[Version difference data]
┄┄┄┄┄┄
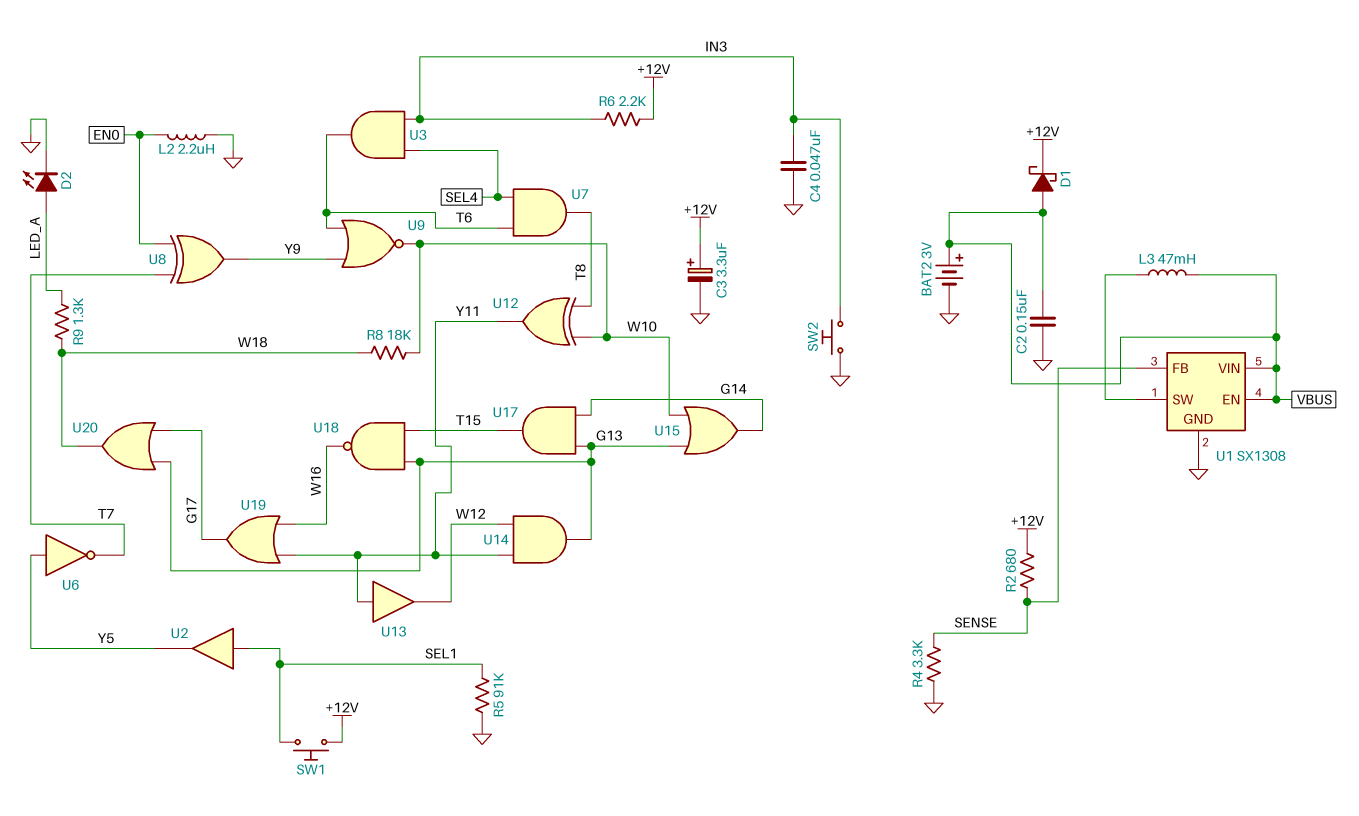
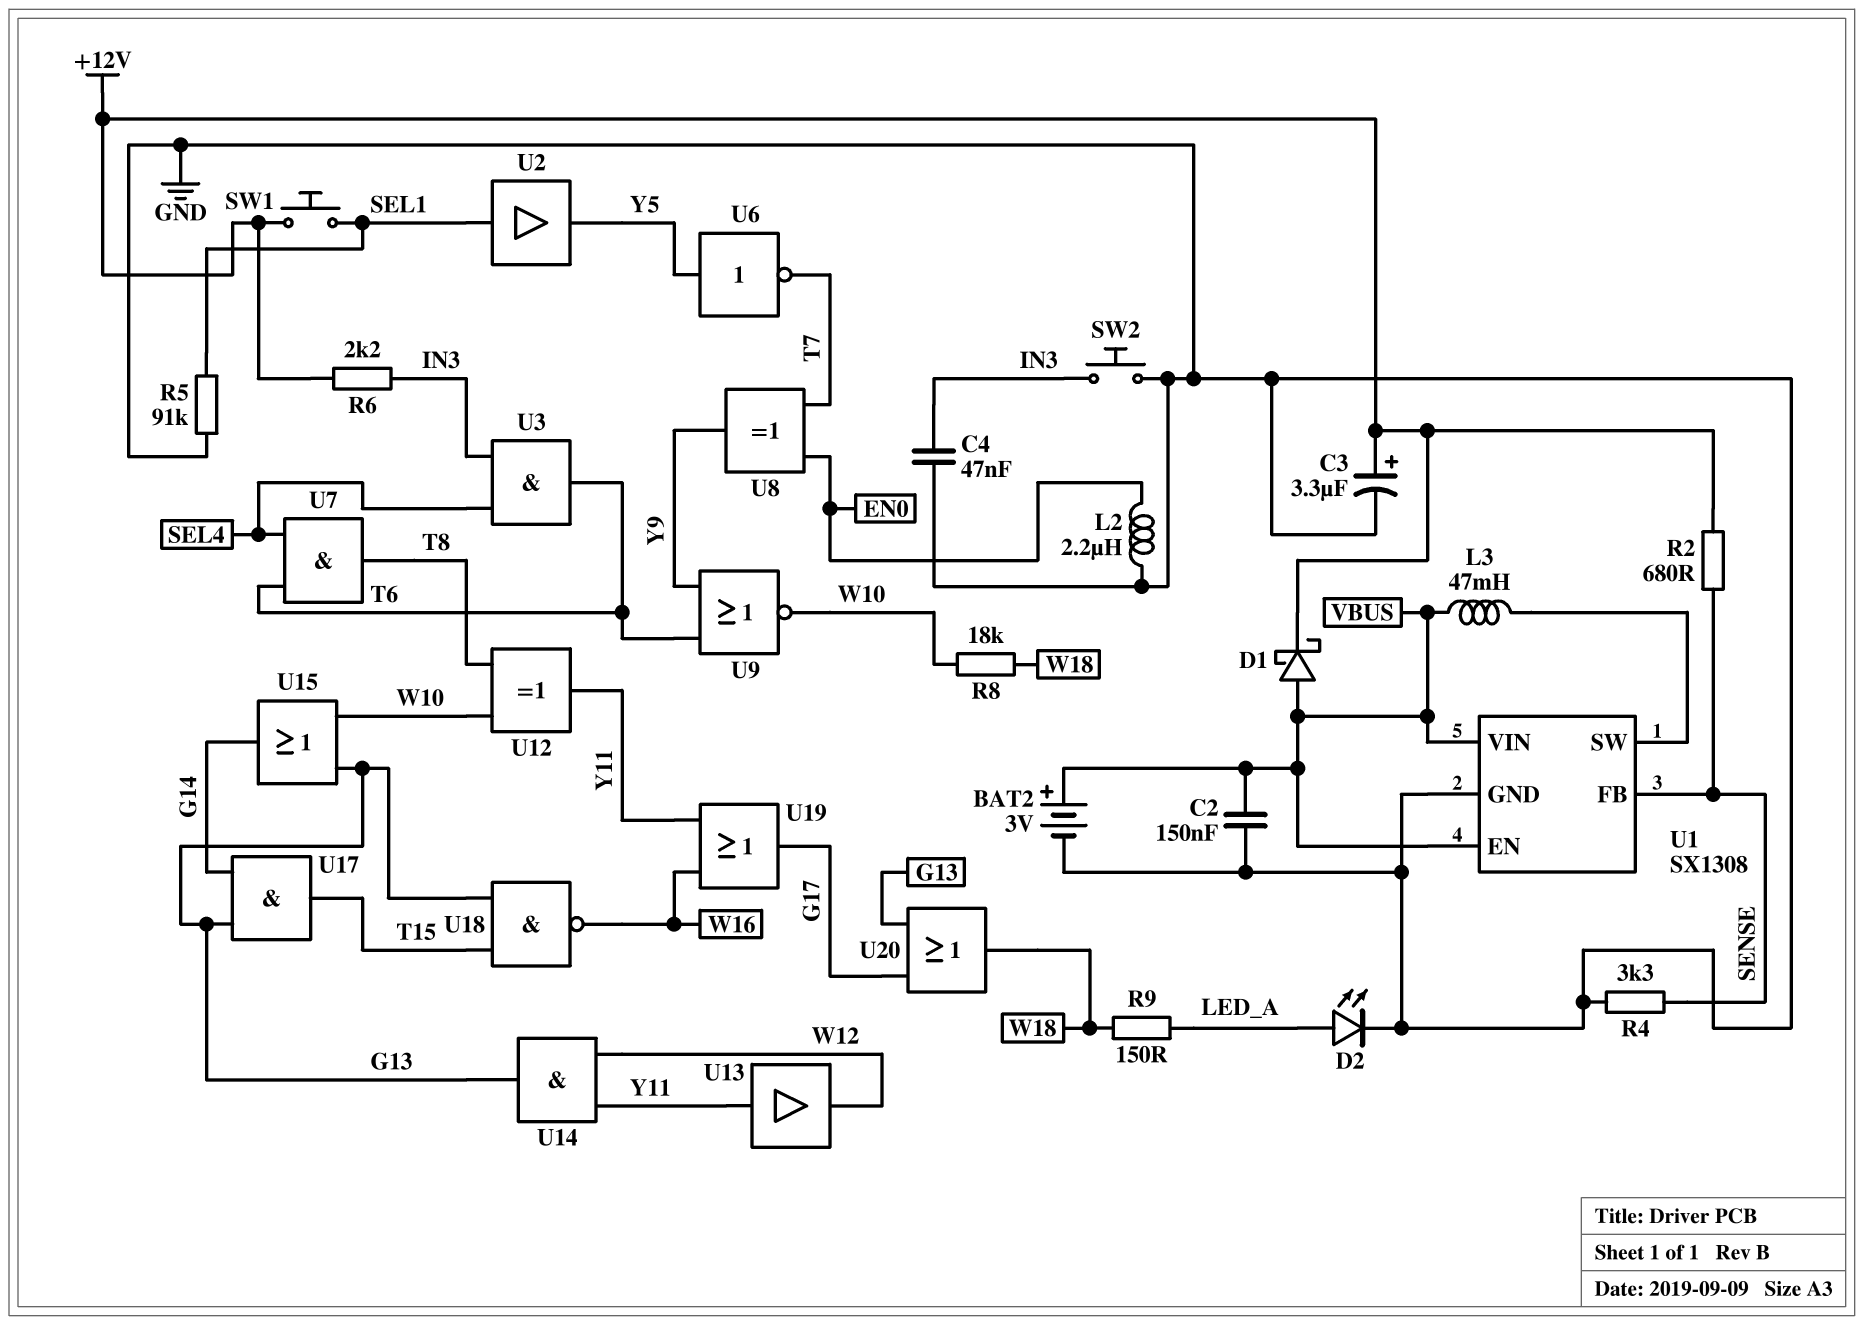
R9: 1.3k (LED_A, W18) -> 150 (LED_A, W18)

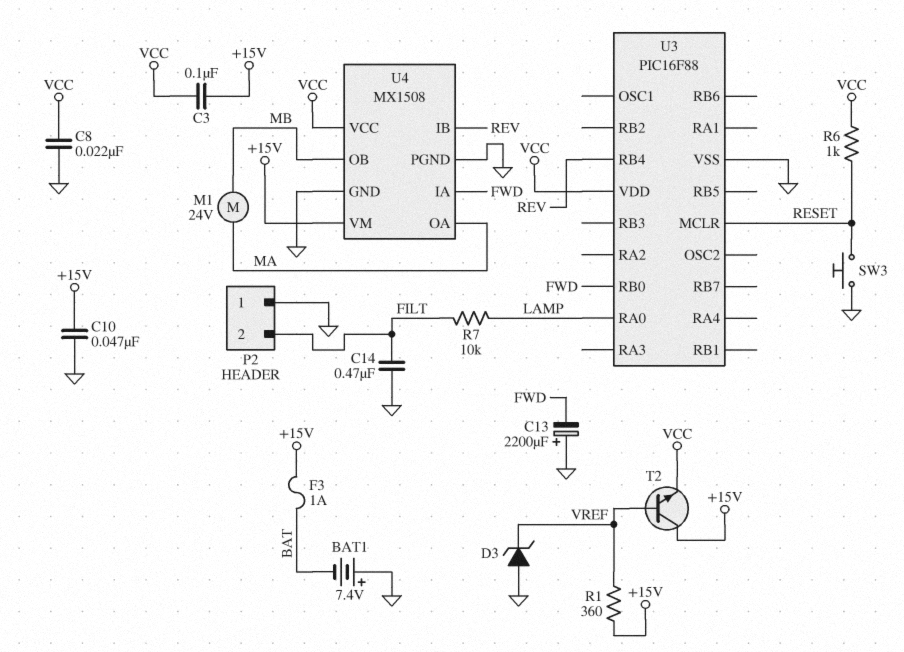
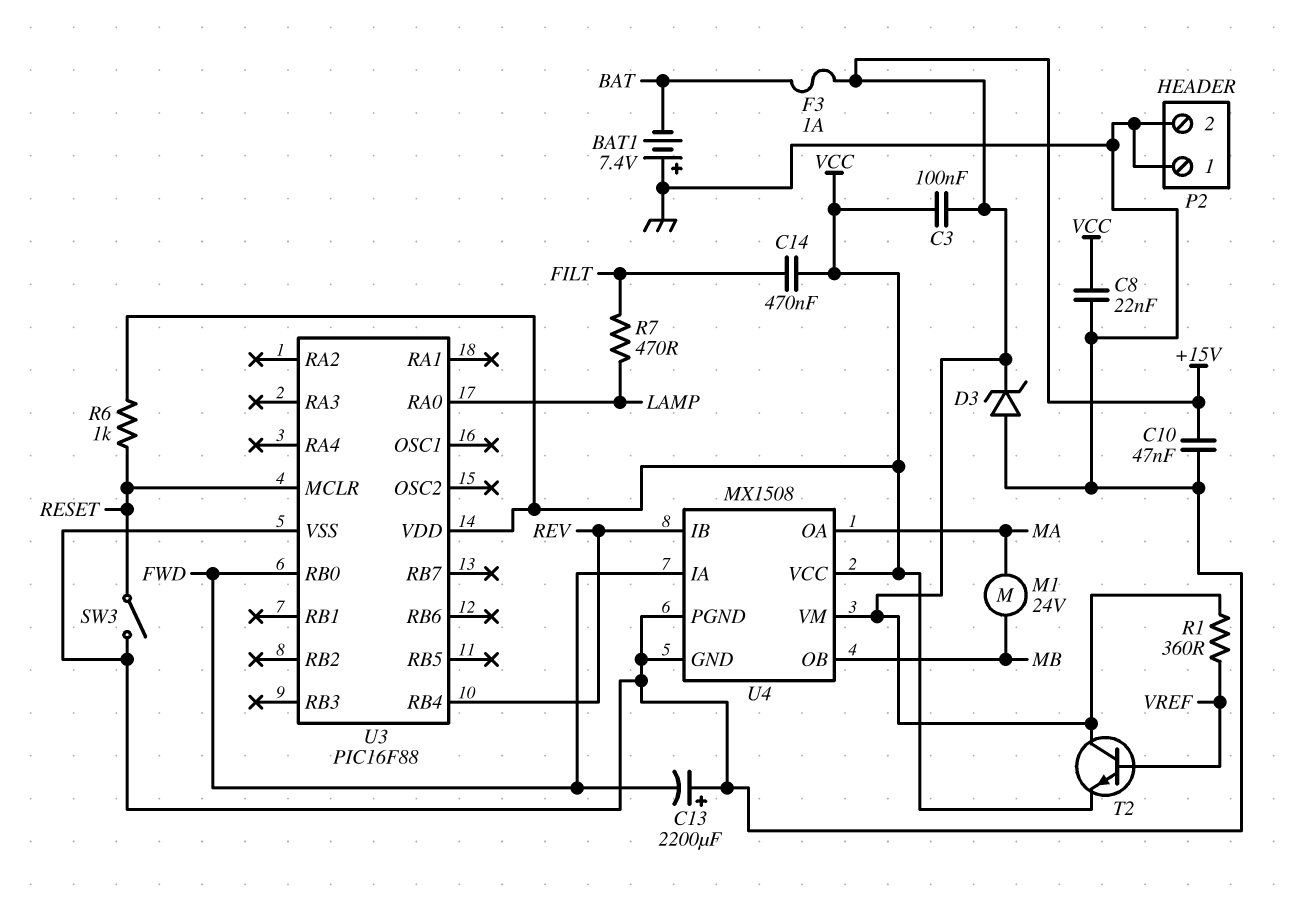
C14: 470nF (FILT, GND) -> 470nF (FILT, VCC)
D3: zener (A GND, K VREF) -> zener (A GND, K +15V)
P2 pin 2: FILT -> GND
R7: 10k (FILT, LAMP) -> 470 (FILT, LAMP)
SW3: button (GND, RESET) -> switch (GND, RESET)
┄┄┄┄┄┄
» WHAT TO WORK ON
Reproduce every line of the records containing the string "FILT".

» TASK ANSWER
C14: 470nF (FILT, GND) -> 470nF (FILT, VCC)
P2 pin 2: FILT -> GND
R7: 10k (FILT, LAMP) -> 470 (FILT, LAMP)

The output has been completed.